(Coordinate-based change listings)
═══

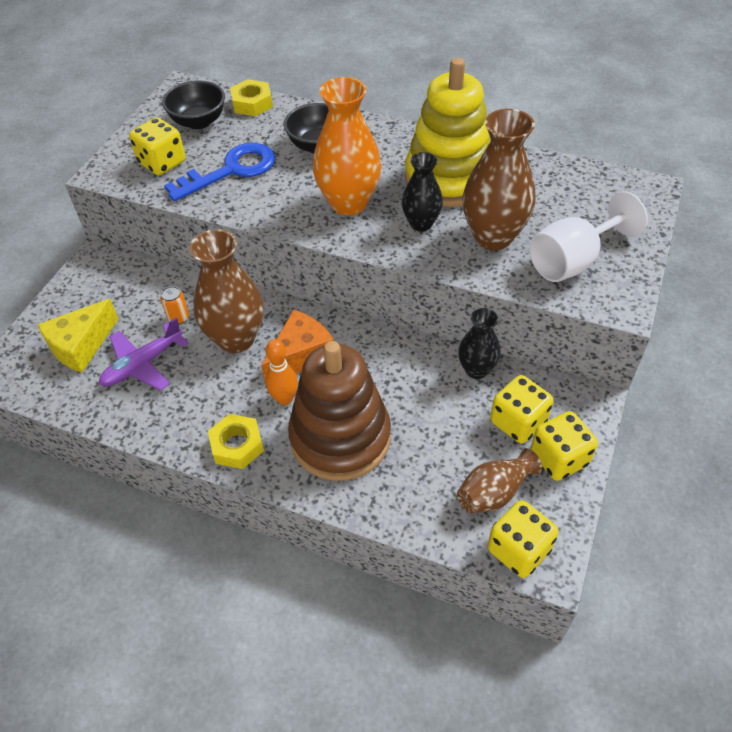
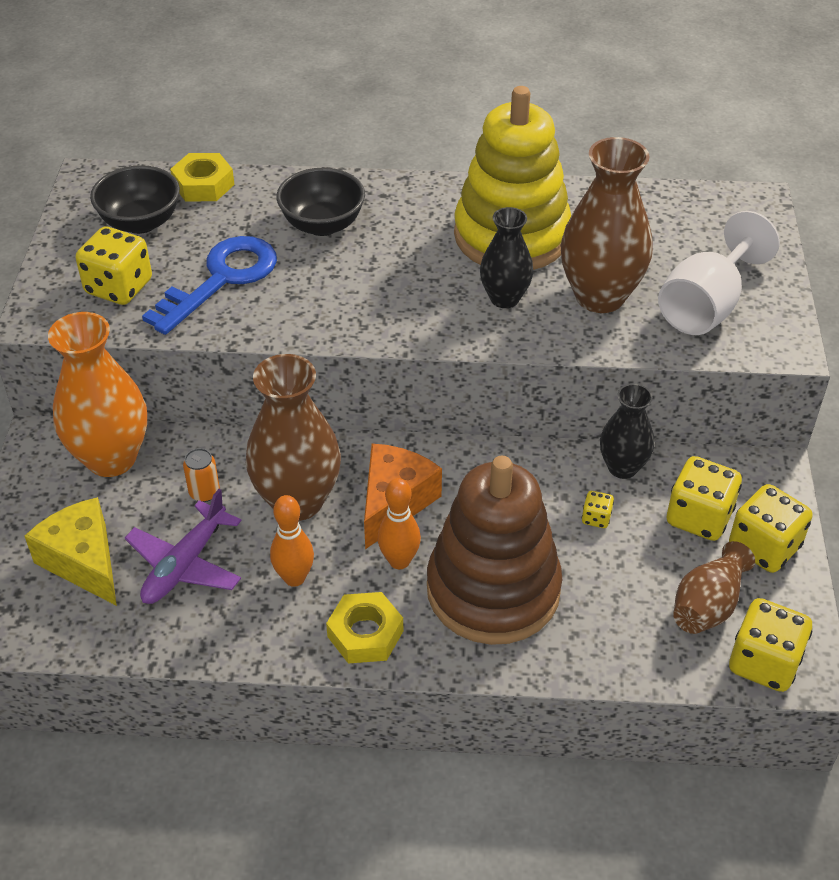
camera: 20 degrees left, 5 degrees down
yellow cheese [38,299,119,373] -> yellow cheese turned 120 degrees clockwise [25,497,117,606]
orange vase [313,77,381,215] -> orange vase moved to [48,312,147,477]
none -> orange bowling pin [270,495,314,587]
none -> yellow dice [582,491,614,528]

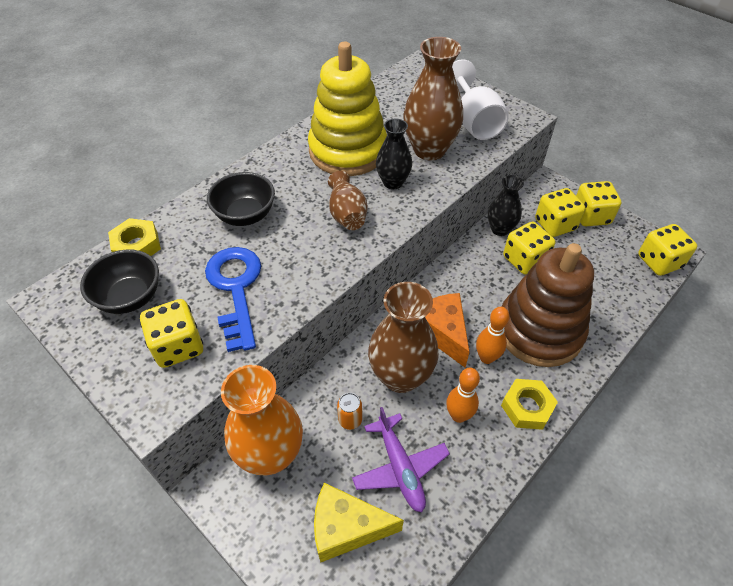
camera: 50 degrees left, 5 degrees up
yellow dice [582,491,614,528] -> yellow dice [503,222,555,275], size x2.13
brown vase [673,541,755,634] -> brown vase moved to [328,171,368,230]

═══

Work instruction: Leave out the pictures and repeat exactly the lines from the one containing "orange vase [313,77,381,215]" through the last line of the entries.

Your response:
orange vase [313,77,381,215] -> orange vase moved to [48,312,147,477]
none -> orange bowling pin [270,495,314,587]
none -> yellow dice [582,491,614,528]

camera: 50 degrees left, 5 degrees up
yellow dice [582,491,614,528] -> yellow dice [503,222,555,275], size x2.13
brown vase [673,541,755,634] -> brown vase moved to [328,171,368,230]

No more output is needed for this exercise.